[Data entries]
=====

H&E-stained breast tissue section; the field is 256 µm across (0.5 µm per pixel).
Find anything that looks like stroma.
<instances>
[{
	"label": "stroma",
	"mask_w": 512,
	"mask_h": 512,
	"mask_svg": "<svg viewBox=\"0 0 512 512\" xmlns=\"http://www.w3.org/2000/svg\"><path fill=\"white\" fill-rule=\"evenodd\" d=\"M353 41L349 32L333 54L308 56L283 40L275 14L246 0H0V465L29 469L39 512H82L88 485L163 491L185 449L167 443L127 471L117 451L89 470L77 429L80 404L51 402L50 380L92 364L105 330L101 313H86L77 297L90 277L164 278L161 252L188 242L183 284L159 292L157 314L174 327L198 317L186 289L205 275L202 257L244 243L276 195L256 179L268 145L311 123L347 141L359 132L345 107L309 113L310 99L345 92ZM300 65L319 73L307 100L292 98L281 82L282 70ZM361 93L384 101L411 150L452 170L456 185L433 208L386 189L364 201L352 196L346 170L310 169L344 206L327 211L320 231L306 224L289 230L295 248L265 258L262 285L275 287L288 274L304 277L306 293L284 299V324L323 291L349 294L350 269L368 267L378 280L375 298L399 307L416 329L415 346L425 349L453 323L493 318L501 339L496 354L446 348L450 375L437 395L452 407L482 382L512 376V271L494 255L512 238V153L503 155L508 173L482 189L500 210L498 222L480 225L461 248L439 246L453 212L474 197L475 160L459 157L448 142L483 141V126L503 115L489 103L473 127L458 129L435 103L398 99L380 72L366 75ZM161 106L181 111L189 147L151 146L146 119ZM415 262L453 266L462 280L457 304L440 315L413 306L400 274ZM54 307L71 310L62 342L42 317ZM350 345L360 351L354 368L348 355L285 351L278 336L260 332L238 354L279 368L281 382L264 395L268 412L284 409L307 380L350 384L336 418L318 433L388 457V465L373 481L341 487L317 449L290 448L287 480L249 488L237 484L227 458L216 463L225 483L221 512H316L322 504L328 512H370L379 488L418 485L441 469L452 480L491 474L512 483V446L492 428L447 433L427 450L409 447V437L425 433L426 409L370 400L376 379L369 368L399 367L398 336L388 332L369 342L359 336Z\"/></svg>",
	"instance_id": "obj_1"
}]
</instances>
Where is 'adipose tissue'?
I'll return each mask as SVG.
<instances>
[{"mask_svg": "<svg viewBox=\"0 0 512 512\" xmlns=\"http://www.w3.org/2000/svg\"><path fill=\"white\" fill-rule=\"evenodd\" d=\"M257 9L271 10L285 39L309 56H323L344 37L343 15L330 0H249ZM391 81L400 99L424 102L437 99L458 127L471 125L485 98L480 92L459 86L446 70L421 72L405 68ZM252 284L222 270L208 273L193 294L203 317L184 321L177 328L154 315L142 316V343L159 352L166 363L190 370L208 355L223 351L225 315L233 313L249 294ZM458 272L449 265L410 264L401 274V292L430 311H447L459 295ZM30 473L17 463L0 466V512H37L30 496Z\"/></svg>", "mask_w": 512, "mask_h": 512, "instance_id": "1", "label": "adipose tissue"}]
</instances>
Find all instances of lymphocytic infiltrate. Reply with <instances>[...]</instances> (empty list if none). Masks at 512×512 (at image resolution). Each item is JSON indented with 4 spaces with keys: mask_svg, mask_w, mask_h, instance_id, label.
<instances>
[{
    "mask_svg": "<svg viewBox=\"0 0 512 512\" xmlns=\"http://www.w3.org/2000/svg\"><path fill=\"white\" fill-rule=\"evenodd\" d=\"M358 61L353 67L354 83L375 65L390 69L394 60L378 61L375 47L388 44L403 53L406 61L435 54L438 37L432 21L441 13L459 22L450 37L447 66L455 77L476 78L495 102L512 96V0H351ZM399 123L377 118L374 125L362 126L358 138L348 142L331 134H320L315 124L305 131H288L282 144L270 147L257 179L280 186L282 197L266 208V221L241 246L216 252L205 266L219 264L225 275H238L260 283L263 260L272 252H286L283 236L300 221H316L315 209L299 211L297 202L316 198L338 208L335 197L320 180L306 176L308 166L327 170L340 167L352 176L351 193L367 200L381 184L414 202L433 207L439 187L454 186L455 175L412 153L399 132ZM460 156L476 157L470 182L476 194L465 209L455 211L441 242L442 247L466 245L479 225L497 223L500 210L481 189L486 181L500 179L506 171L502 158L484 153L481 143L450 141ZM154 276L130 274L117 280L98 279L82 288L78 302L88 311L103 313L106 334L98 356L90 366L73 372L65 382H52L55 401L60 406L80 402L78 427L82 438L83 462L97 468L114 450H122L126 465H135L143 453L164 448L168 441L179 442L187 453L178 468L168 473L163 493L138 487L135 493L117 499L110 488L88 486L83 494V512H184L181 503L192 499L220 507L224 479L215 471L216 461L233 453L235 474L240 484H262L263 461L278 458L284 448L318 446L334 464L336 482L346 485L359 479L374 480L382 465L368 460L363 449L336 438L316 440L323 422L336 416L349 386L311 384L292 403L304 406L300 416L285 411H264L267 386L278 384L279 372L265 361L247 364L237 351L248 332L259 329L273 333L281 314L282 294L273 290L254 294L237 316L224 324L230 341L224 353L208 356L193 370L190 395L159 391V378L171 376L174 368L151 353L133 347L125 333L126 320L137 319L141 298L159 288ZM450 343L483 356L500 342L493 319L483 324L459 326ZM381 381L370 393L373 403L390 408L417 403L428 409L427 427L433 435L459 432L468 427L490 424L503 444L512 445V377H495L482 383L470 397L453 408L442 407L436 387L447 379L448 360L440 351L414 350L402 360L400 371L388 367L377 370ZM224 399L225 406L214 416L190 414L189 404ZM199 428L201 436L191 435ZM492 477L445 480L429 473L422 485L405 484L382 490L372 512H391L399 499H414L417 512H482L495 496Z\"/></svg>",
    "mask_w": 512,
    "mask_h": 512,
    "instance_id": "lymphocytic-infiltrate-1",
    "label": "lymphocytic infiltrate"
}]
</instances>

=====

Required work — From the listing above, extract every line exactly as it stands.

Full answer —
H&E-stained breast tissue section; the field is 256 µm across (0.5 µm per pixel).
Find anything that looks like stroma.
<instances>
[{
	"label": "stroma",
	"mask_w": 512,
	"mask_h": 512,
	"mask_svg": "<svg viewBox=\"0 0 512 512\" xmlns=\"http://www.w3.org/2000/svg\"><path fill=\"white\" fill-rule=\"evenodd\" d=\"M353 41L349 32L333 54L308 56L283 40L275 14L246 0H0V465L29 469L39 512H82L88 485L163 491L185 449L167 443L127 471L117 451L89 470L77 429L80 404L51 402L50 380L92 364L105 330L101 313H86L77 297L90 277L164 278L161 252L188 242L183 284L159 292L157 314L174 327L198 317L186 289L205 275L202 257L244 243L276 195L256 179L268 145L311 123L347 141L359 132L345 107L309 113L310 99L345 92ZM300 65L319 73L307 100L292 98L281 82L282 70ZM361 93L384 101L411 150L452 170L456 185L433 208L386 189L364 201L352 196L346 170L310 169L344 206L327 211L320 231L306 224L289 230L295 248L265 258L262 285L275 287L288 274L304 277L306 293L284 299V324L323 291L349 294L350 269L368 267L378 280L375 298L399 307L416 329L415 346L425 349L453 323L493 318L501 339L496 354L446 348L450 375L437 395L452 407L482 382L512 376V271L494 255L512 238V153L503 155L508 173L482 189L500 210L498 222L480 225L461 248L439 246L453 212L474 197L475 160L459 157L448 142L483 141V126L503 115L489 103L473 127L458 129L435 103L398 99L380 72L366 75ZM161 106L181 111L189 147L151 146L146 119ZM415 262L453 266L462 280L457 304L440 315L413 306L400 274ZM54 307L71 310L62 342L42 317ZM350 345L360 351L354 368L348 355L285 351L278 336L260 332L238 354L279 368L281 382L264 395L268 412L284 409L307 380L350 384L336 418L318 433L388 457V465L373 481L341 487L317 449L290 448L287 480L249 488L237 484L227 458L216 463L225 483L221 512H316L322 504L328 512H370L379 488L418 485L441 469L452 480L491 474L512 483V446L492 428L447 433L427 450L409 447V437L425 433L426 409L370 400L376 379L369 368L399 367L398 336L388 332L369 342L359 336Z\"/></svg>",
	"instance_id": "obj_1"
}]
</instances>
Where is 'adipose tissue'?
I'll return each mask as SVG.
<instances>
[{"mask_svg": "<svg viewBox=\"0 0 512 512\" xmlns=\"http://www.w3.org/2000/svg\"><path fill=\"white\" fill-rule=\"evenodd\" d=\"M257 9L271 10L285 39L309 56H323L344 37L343 15L330 0H249ZM391 81L400 99L424 102L437 99L458 127L471 125L485 98L480 92L459 86L446 70L421 72L405 68ZM252 284L222 270L208 273L193 294L203 317L184 321L177 328L154 315L142 316V343L159 352L166 363L190 370L208 355L223 351L225 315L233 313L249 294ZM458 272L449 265L410 264L401 274V292L430 311H447L459 295ZM30 473L17 463L0 466V512H37L30 496Z\"/></svg>", "mask_w": 512, "mask_h": 512, "instance_id": "1", "label": "adipose tissue"}]
</instances>
Find all instances of lymphocytic infiltrate. Reply with <instances>[...]</instances> (empty list if none). Masks at 512×512 (at image resolution). Each item is JSON indented with 4 spaces with keys: mask_svg, mask_w, mask_h, instance_id, label.
<instances>
[{
    "mask_svg": "<svg viewBox=\"0 0 512 512\" xmlns=\"http://www.w3.org/2000/svg\"><path fill=\"white\" fill-rule=\"evenodd\" d=\"M358 61L353 67L354 83L375 65L390 69L394 60L378 61L375 47L388 44L403 53L406 61L435 54L438 37L432 21L441 13L459 22L450 37L447 66L455 77L476 78L495 102L512 96V0H351ZM399 123L377 118L374 125L362 126L358 138L348 142L331 134H320L315 124L305 131H288L282 144L270 147L257 179L280 186L282 197L266 208V221L241 246L216 252L205 266L219 264L225 275H238L260 283L263 260L272 252H286L283 236L300 221H316L315 209L299 211L297 202L316 198L338 208L335 197L320 180L306 176L308 166L327 170L340 167L352 176L351 193L367 200L381 184L414 202L433 207L439 187L454 186L455 175L412 153L399 132ZM460 156L476 157L470 182L476 194L465 209L455 211L441 242L442 247L466 245L479 225L497 223L500 210L481 189L486 181L500 179L506 171L502 158L484 153L481 143L450 141ZM154 276L130 274L117 280L98 279L82 288L78 302L88 311L103 313L106 334L98 356L90 366L73 372L65 382H52L55 401L60 406L80 402L78 427L82 438L83 462L97 468L114 450H122L126 465H135L143 453L164 448L168 441L179 442L187 453L178 468L168 473L163 493L138 487L135 493L117 499L110 488L88 486L83 494V512H184L181 503L192 499L220 507L224 479L215 471L216 461L233 453L235 474L240 484H262L263 461L278 458L284 448L318 446L334 464L336 482L346 485L359 479L374 480L382 465L368 460L363 449L336 438L316 440L323 422L336 416L349 386L311 384L292 403L304 406L300 416L285 411H264L267 386L278 384L279 372L265 361L247 364L237 351L248 332L259 329L273 333L281 314L282 294L273 290L254 294L237 316L224 324L230 341L224 353L208 356L193 370L190 395L159 391V378L171 376L174 368L151 353L133 347L125 333L126 320L137 319L141 298L159 288ZM450 343L483 356L500 342L493 319L483 324L459 326ZM381 381L370 393L373 403L390 408L417 403L428 409L427 427L433 435L459 432L468 427L490 424L503 444L512 445V377H495L482 383L470 397L453 408L442 407L436 387L447 379L448 360L440 351L414 350L402 360L400 371L388 367L377 370ZM224 399L225 406L214 416L190 414L189 404ZM199 428L201 436L191 435ZM492 477L445 480L429 473L422 485L405 484L382 490L372 512H391L399 499H414L417 512H482L495 496Z\"/></svg>",
    "mask_w": 512,
    "mask_h": 512,
    "instance_id": "lymphocytic-infiltrate-1",
    "label": "lymphocytic infiltrate"
}]
</instances>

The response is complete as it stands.